Exercise details: Every line below must be reproduced exactly; no pictures are to be included.

Records from a data source:
* * * * * * * * *

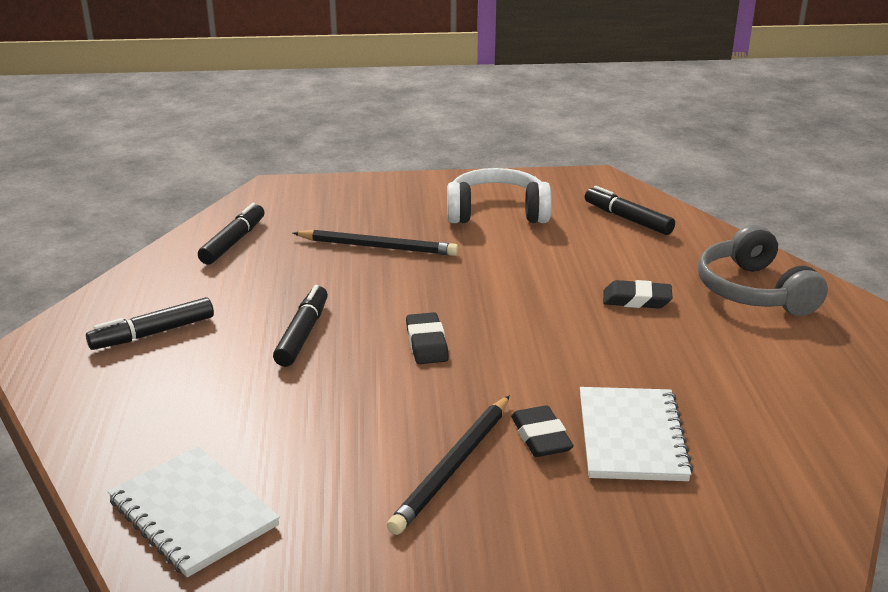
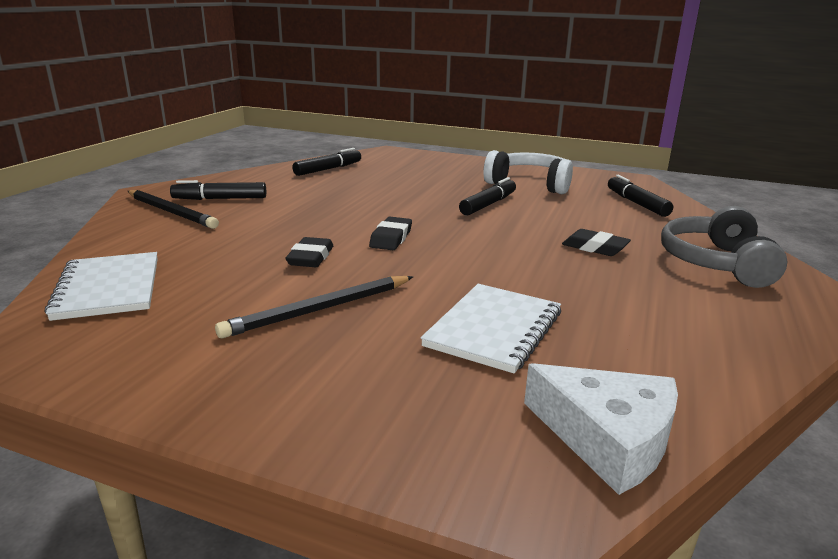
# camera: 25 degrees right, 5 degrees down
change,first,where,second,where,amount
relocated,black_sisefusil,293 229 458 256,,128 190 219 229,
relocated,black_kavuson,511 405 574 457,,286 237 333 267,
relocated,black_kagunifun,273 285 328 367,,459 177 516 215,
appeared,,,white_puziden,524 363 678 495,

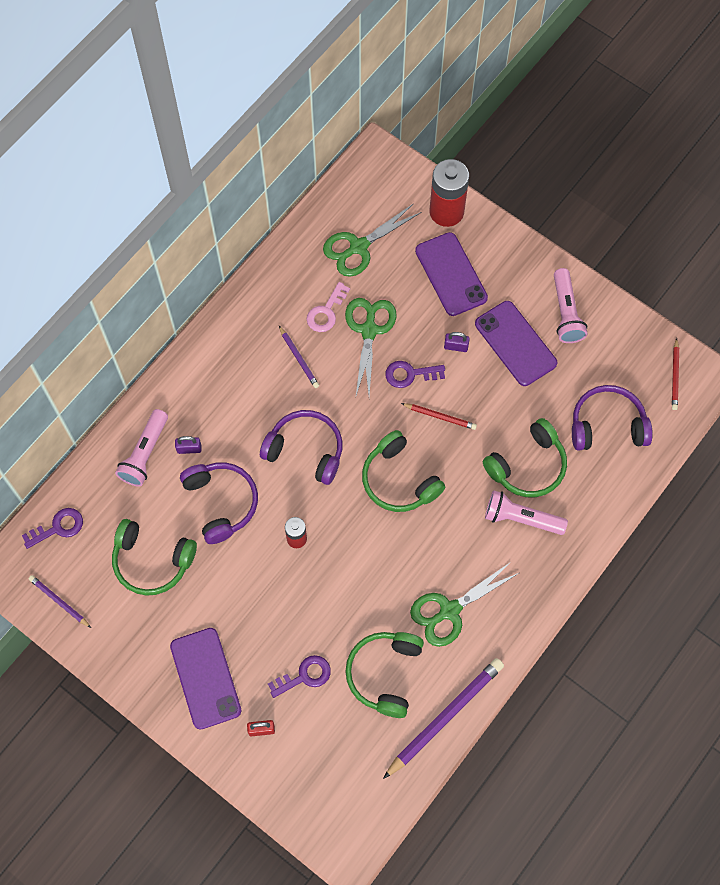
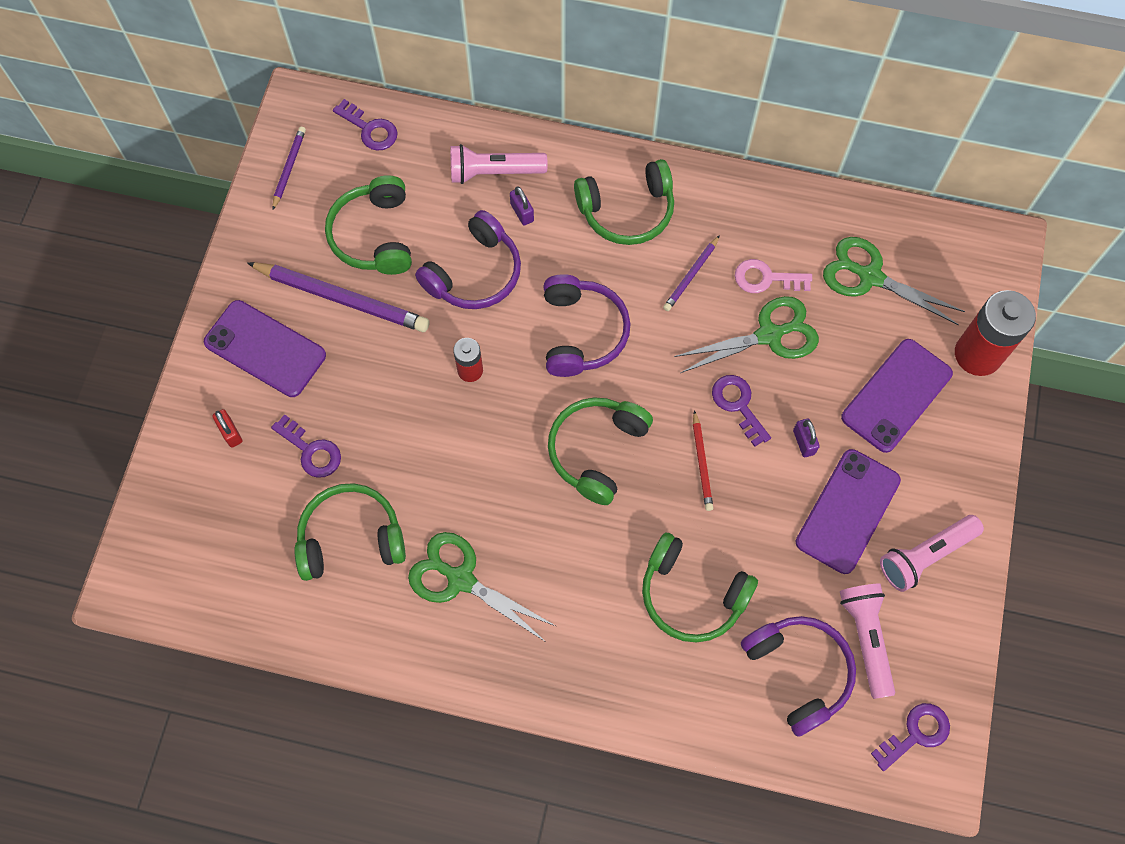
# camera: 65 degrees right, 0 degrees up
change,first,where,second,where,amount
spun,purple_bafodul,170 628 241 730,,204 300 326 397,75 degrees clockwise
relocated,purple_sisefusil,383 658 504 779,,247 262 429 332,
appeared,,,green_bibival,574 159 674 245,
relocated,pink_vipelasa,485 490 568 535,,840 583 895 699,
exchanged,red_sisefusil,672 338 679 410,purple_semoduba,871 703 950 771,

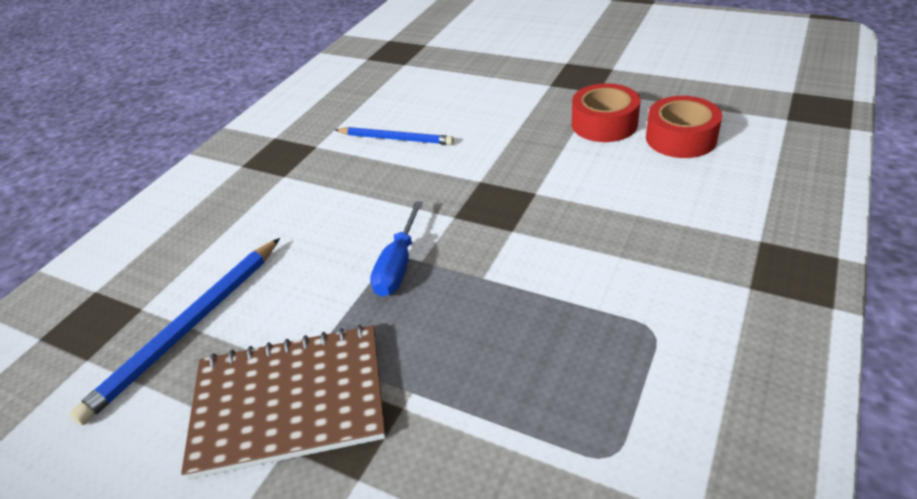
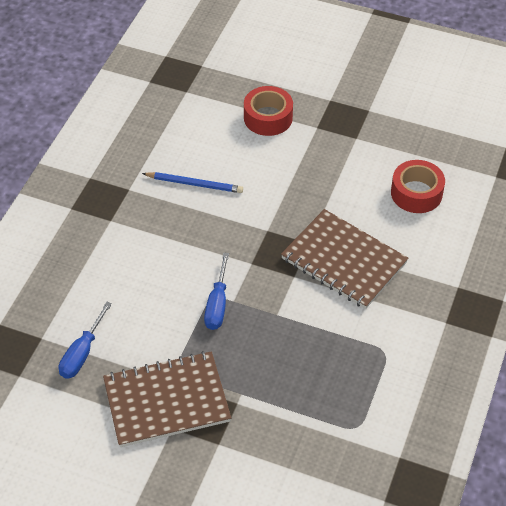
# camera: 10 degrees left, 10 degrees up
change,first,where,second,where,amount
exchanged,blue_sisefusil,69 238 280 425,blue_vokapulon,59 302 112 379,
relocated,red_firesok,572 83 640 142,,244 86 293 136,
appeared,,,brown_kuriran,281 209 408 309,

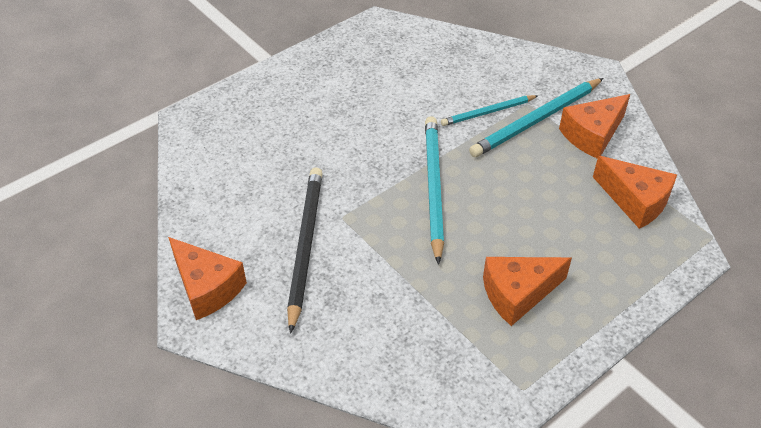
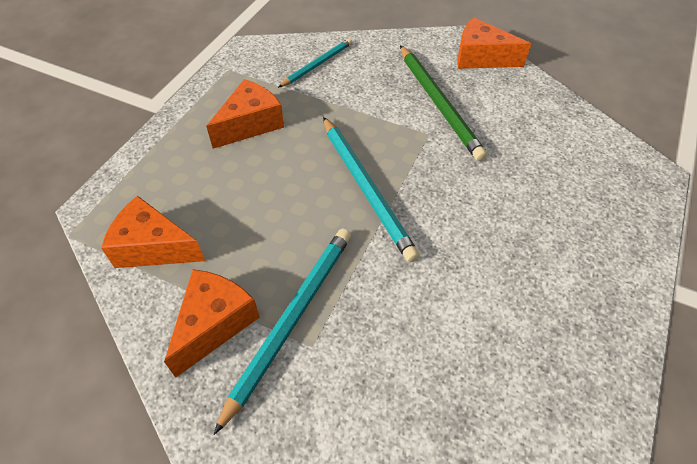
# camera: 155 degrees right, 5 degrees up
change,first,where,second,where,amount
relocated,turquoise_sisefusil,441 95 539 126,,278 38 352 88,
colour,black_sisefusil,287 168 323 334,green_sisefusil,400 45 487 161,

* * * * * * * * *

Reply to the task:
# camera: 25 degrees right, 5 degrees down
change,first,where,second,where,amount
relocated,black_sisefusil,293 229 458 256,,128 190 219 229,
relocated,black_kavuson,511 405 574 457,,286 237 333 267,
relocated,black_kagunifun,273 285 328 367,,459 177 516 215,
appeared,,,white_puziden,524 363 678 495,

# camera: 65 degrees right, 0 degrees up
change,first,where,second,where,amount
spun,purple_bafodul,170 628 241 730,,204 300 326 397,75 degrees clockwise
relocated,purple_sisefusil,383 658 504 779,,247 262 429 332,
appeared,,,green_bibival,574 159 674 245,
relocated,pink_vipelasa,485 490 568 535,,840 583 895 699,
exchanged,red_sisefusil,672 338 679 410,purple_semoduba,871 703 950 771,

# camera: 10 degrees left, 10 degrees up
change,first,where,second,where,amount
exchanged,blue_sisefusil,69 238 280 425,blue_vokapulon,59 302 112 379,
relocated,red_firesok,572 83 640 142,,244 86 293 136,
appeared,,,brown_kuriran,281 209 408 309,

# camera: 155 degrees right, 5 degrees up
change,first,where,second,where,amount
relocated,turquoise_sisefusil,441 95 539 126,,278 38 352 88,
colour,black_sisefusil,287 168 323 334,green_sisefusil,400 45 487 161,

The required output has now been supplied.